Top of Given data

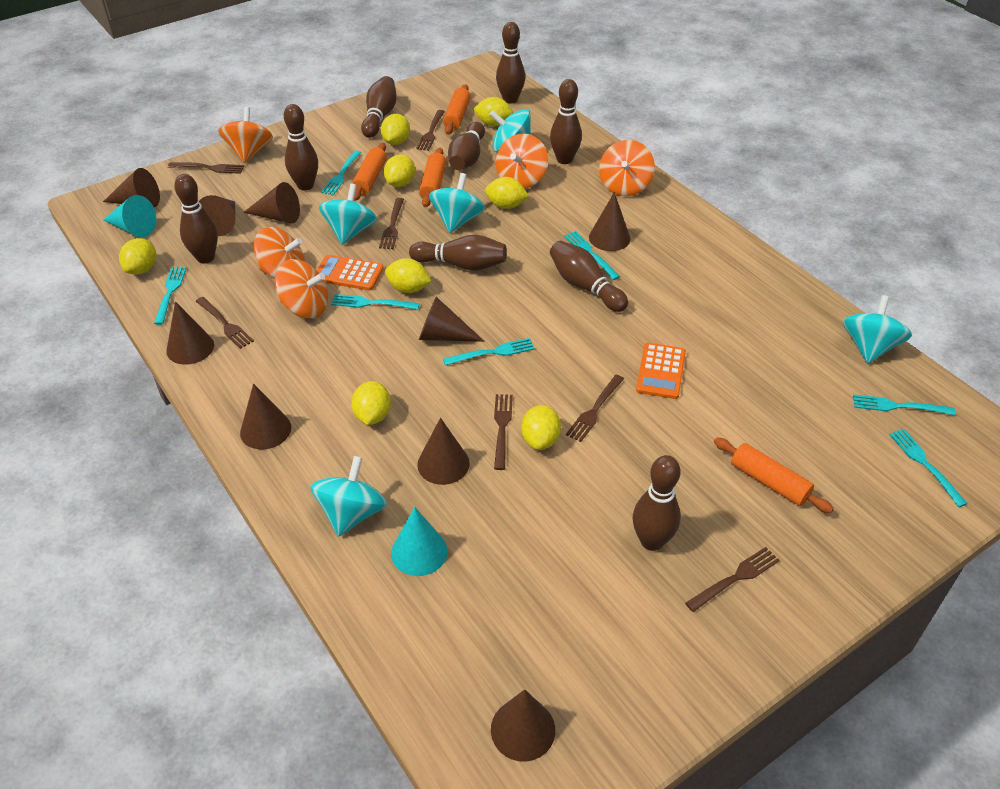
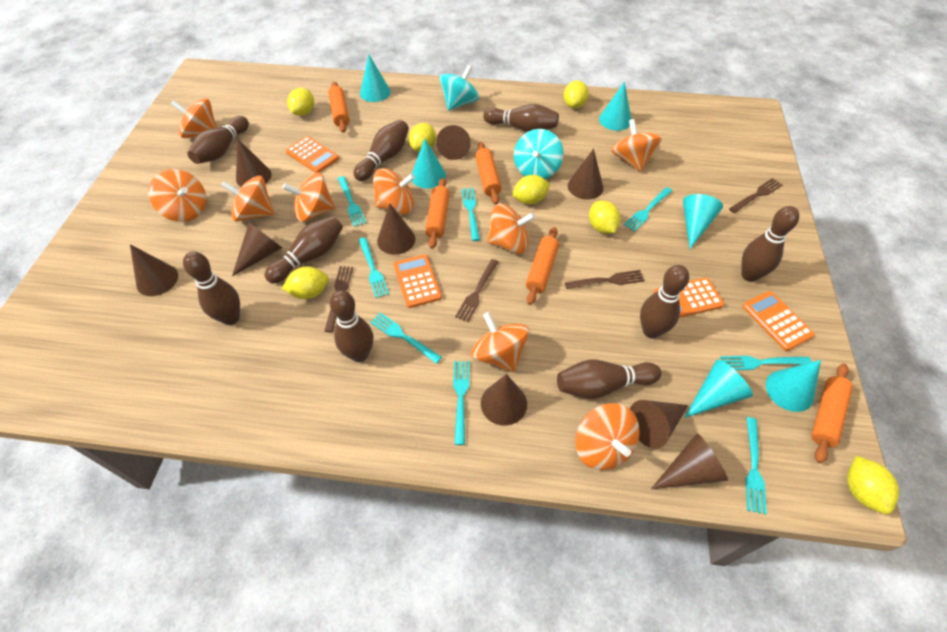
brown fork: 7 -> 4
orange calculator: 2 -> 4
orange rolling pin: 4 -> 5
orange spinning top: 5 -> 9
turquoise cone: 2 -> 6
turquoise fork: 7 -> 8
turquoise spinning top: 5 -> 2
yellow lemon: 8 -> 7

Bottom of Given data
Top of Given data

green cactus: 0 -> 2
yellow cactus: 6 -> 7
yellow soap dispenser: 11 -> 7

Bottom of Given data

Retype the records above, but only those lines that fall between the line containing "orange rolling pin: 4 -> 5" and the line containing "yellow lemon: 8 -> 7", with both of those lines included, exactly as written.

orange rolling pin: 4 -> 5
orange spinning top: 5 -> 9
turquoise cone: 2 -> 6
turquoise fork: 7 -> 8
turquoise spinning top: 5 -> 2
yellow lemon: 8 -> 7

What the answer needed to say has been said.